> _Exercise description_: From the records below, please print only the lines from the one containing "MIC pin OUT: D0 -> D7" through the one containing "RELAY1 pin IN1: D4 -> D5", both included. Skip the pictures.

[Collected data entries]
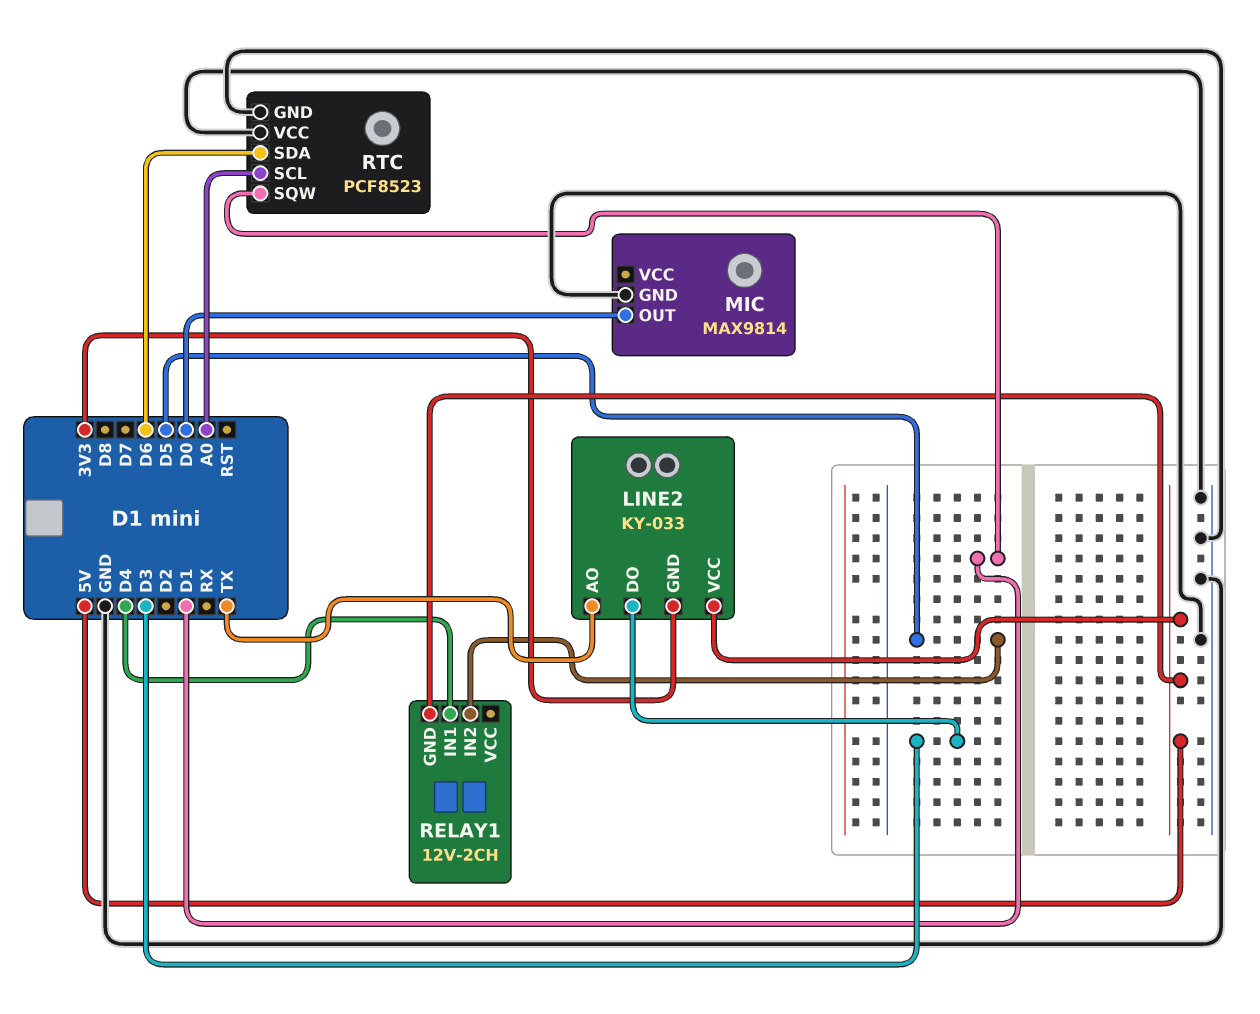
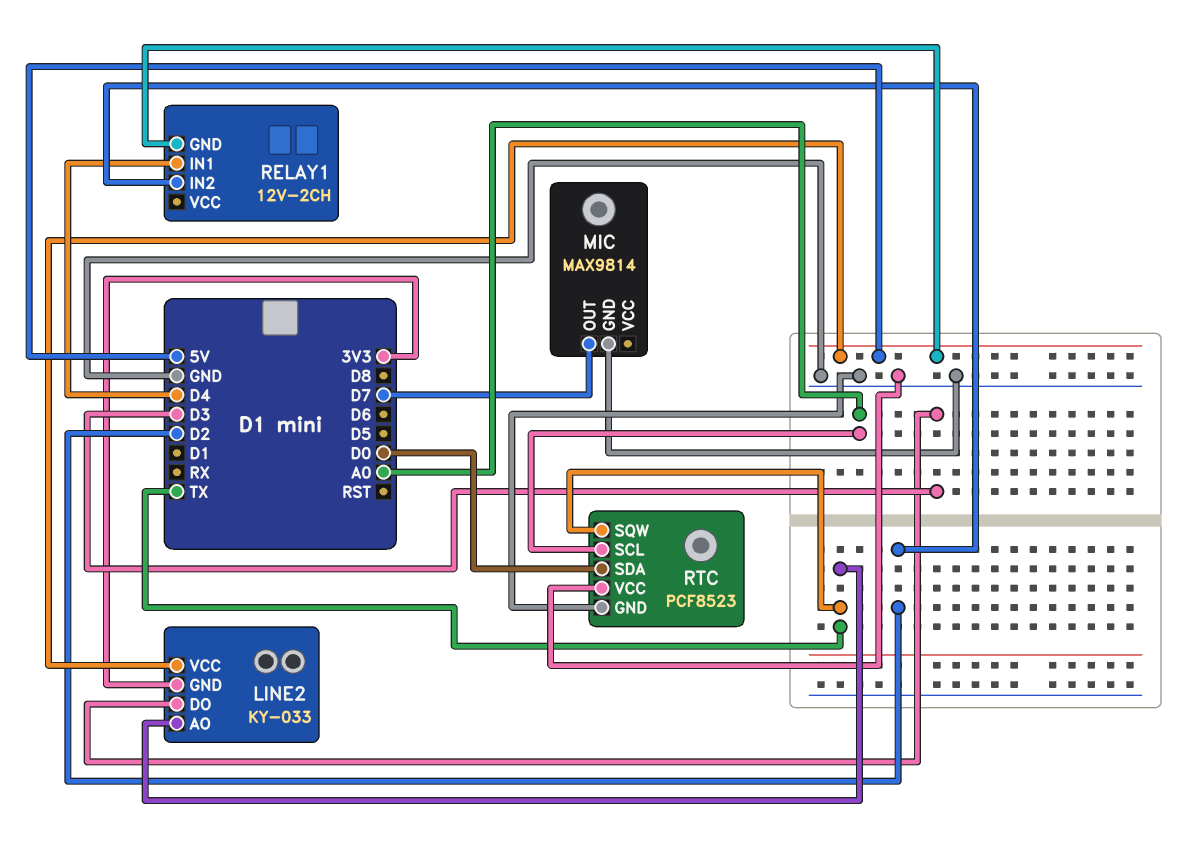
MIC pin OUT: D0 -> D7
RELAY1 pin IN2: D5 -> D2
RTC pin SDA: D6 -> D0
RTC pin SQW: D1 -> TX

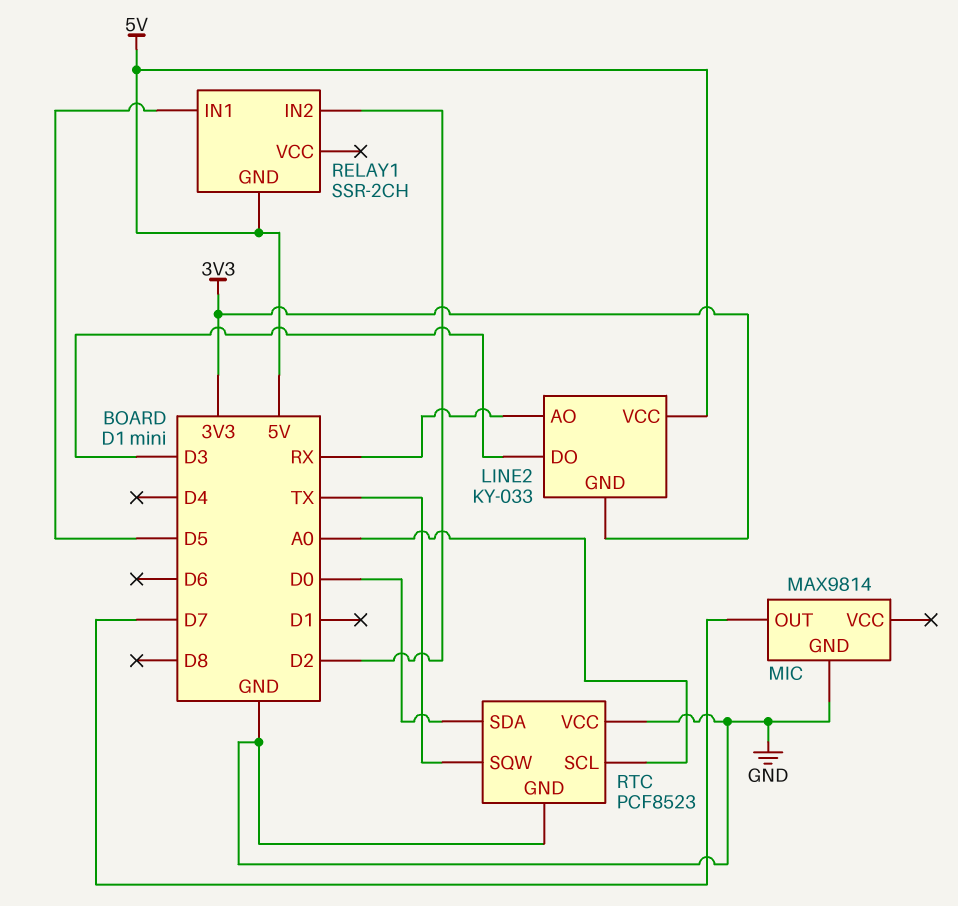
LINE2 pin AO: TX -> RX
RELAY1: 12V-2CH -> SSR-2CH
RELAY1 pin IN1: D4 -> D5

...

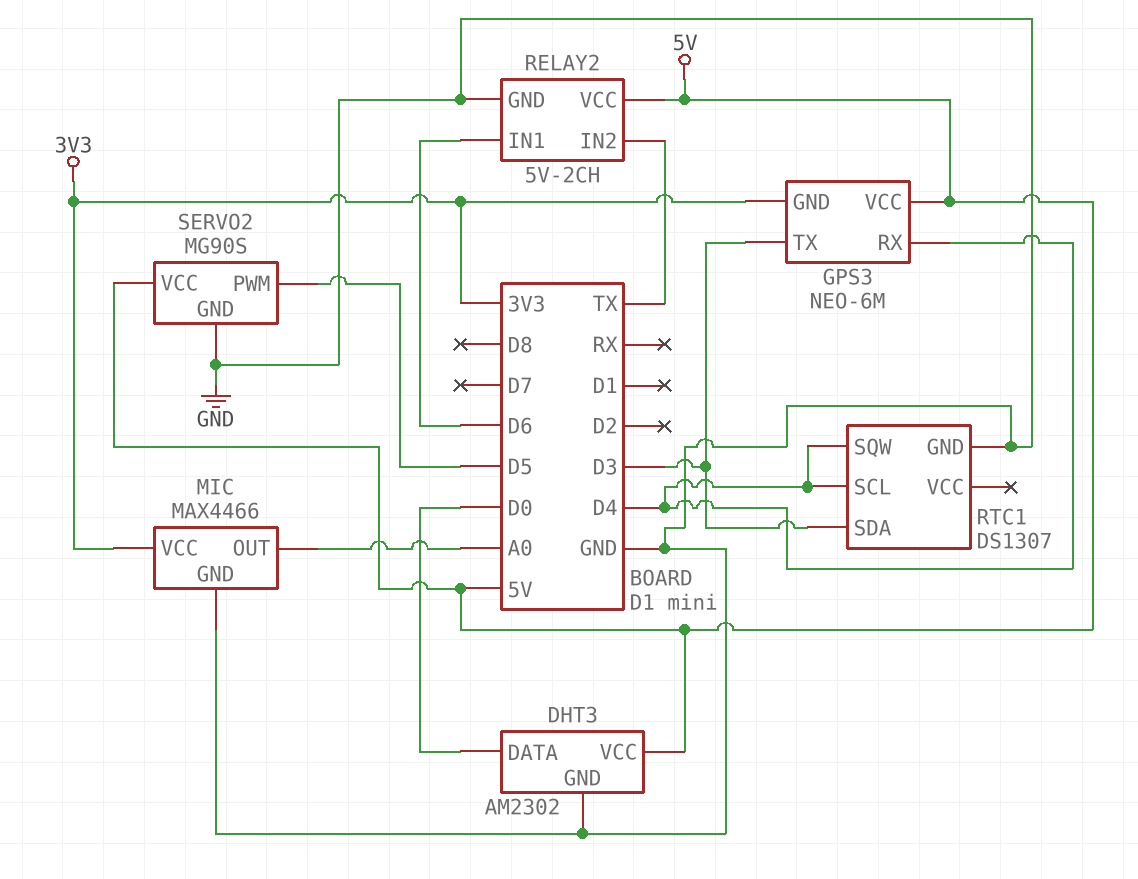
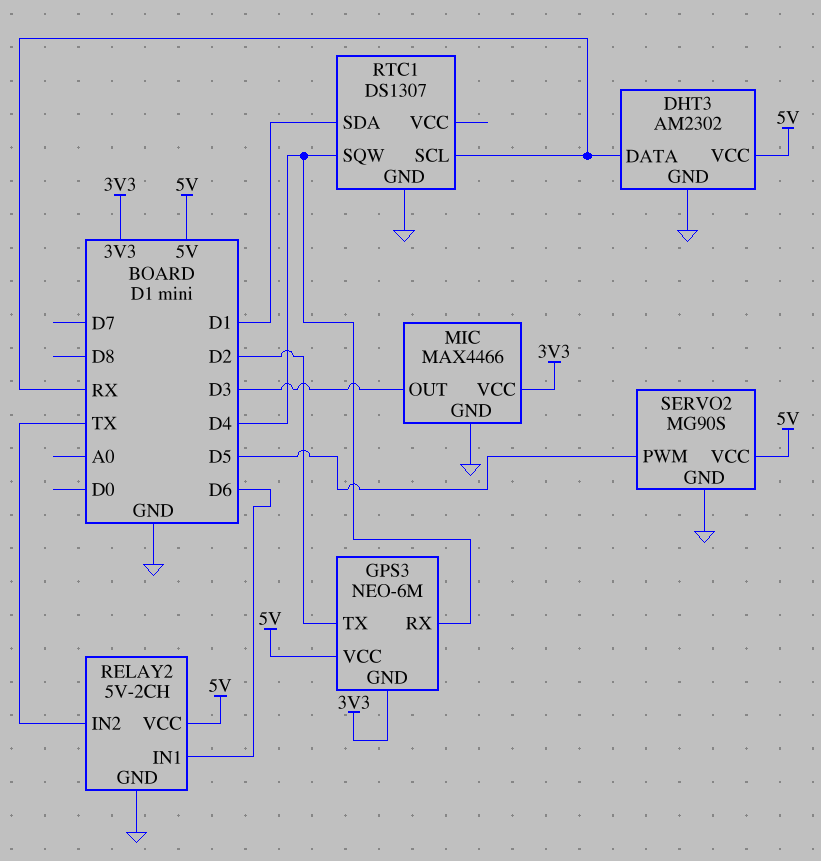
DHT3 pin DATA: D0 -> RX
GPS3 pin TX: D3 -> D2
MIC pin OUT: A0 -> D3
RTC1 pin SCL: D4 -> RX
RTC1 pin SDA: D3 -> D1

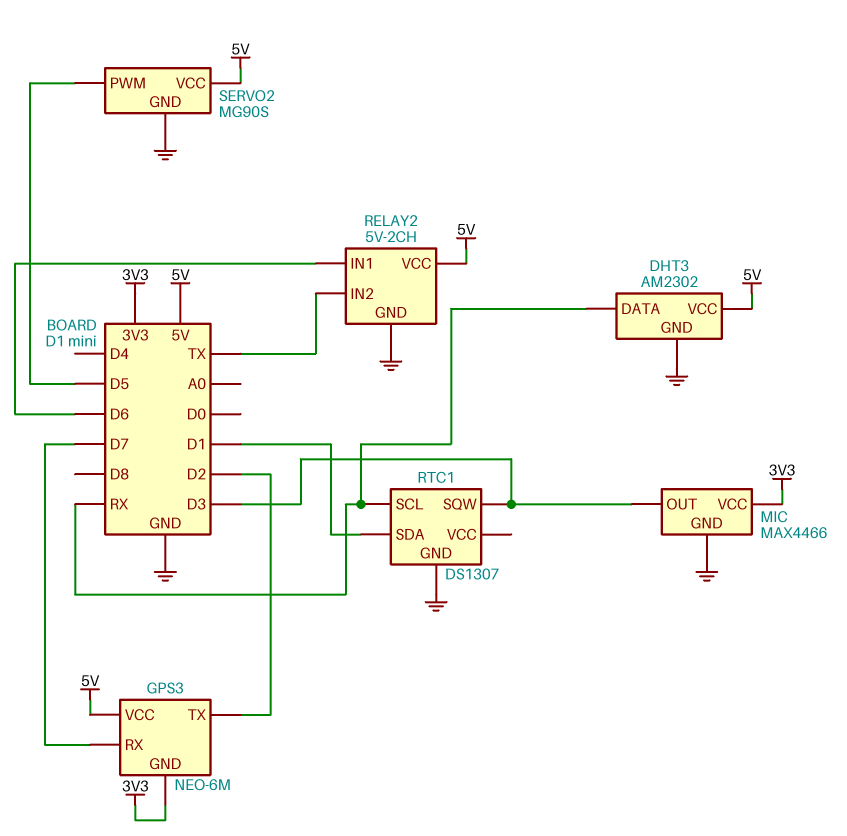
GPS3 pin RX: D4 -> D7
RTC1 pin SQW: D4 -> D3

> _Answer to this exercise_:
MIC pin OUT: D0 -> D7
RELAY1 pin IN2: D5 -> D2
RTC pin SDA: D6 -> D0
RTC pin SQW: D1 -> TX

LINE2 pin AO: TX -> RX
RELAY1: 12V-2CH -> SSR-2CH
RELAY1 pin IN1: D4 -> D5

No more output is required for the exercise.